-- DATA TO EXAMINE follows --
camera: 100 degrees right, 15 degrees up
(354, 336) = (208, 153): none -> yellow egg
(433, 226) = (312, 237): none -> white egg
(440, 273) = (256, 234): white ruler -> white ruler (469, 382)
-- DATA TO EXAMINE concluded --
-- DATA TO EXAMINE follows --
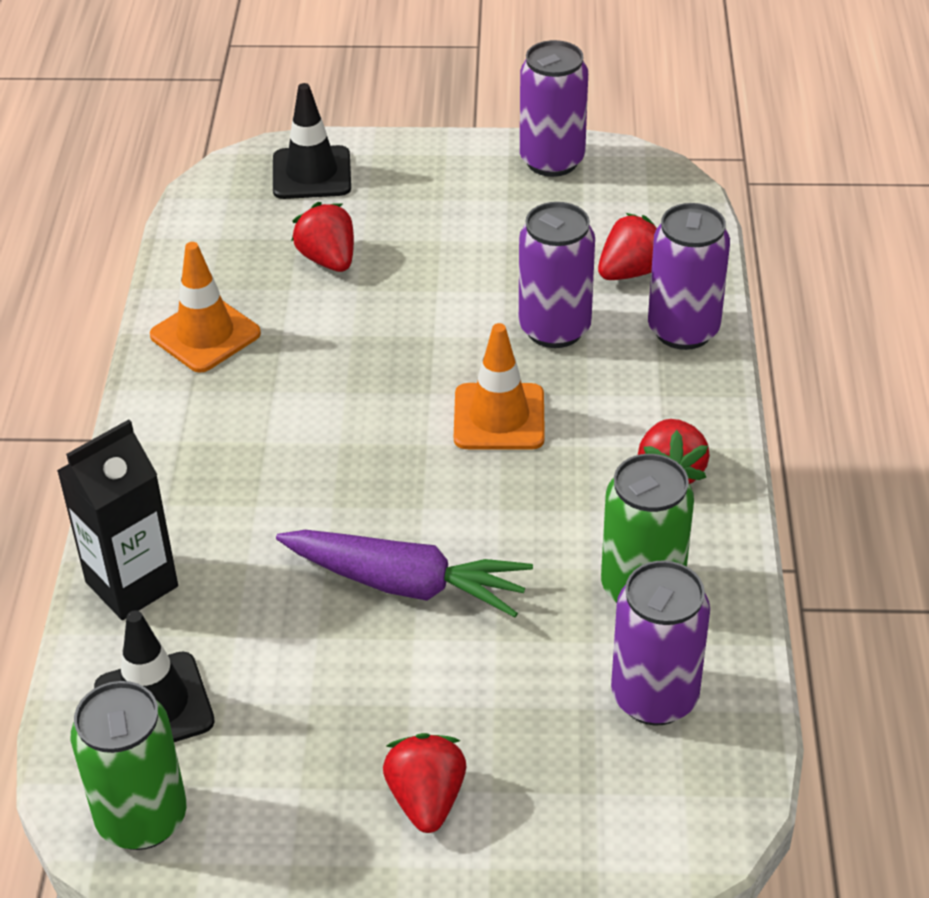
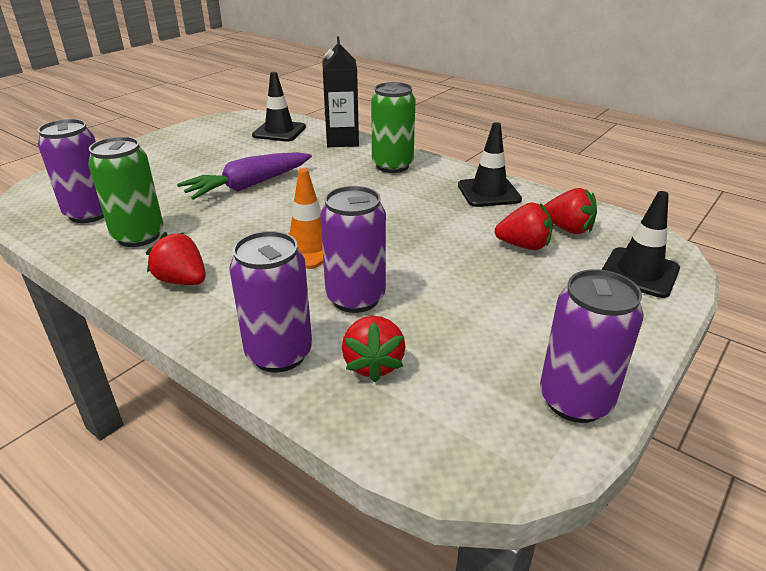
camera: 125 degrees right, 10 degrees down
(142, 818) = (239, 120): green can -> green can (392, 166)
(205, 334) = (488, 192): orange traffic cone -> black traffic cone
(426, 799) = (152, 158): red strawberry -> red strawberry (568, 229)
-- DATA TO EXAMINE concluded --
Keep both end lines and retype everything in the records above from the line containing "(433, 226) = (312, 237): none -> white egg" through the line containing "(440, 273) = (256, 234): white", exactly, with nothing else.

> _ANSWER TO THE PROBLEM_:
(433, 226) = (312, 237): none -> white egg
(440, 273) = (256, 234): white ruler -> white ruler (469, 382)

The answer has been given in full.